[Start of Attachment]
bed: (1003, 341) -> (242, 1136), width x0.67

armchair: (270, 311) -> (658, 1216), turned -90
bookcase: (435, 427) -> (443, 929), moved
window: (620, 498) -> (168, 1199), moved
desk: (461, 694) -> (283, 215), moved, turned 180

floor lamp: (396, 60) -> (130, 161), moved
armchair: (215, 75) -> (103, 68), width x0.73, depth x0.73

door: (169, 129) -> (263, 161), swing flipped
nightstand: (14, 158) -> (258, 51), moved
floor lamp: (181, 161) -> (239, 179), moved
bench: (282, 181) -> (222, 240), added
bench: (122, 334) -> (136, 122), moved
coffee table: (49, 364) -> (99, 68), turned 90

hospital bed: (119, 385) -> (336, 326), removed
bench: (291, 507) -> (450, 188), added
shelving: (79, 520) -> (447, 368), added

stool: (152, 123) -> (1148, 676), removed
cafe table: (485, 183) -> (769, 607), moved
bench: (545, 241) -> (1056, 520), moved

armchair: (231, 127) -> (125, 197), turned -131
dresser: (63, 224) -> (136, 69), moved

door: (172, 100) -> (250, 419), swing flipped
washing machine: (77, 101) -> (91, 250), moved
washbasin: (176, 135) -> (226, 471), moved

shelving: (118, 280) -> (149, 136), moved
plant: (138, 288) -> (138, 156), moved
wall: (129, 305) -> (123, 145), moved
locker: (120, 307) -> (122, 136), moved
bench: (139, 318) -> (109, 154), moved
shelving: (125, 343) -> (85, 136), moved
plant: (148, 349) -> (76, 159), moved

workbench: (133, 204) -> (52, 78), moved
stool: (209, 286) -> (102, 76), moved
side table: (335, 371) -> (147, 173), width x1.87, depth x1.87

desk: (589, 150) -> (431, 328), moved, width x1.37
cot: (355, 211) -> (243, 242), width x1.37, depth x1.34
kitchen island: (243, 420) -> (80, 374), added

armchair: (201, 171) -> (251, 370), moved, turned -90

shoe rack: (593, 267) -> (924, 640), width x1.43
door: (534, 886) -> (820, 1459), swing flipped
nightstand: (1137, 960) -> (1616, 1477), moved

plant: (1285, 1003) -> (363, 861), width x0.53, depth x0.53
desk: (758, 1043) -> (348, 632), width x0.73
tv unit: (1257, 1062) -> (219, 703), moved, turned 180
[End of Attachment]
→ WHAT YOU NEED TO DO
Every line above that holds the string "nightstand" should be copied out.

→ RESPONSE BELOW
nightstand: (14, 158) -> (258, 51), moved
nightstand: (1137, 960) -> (1616, 1477), moved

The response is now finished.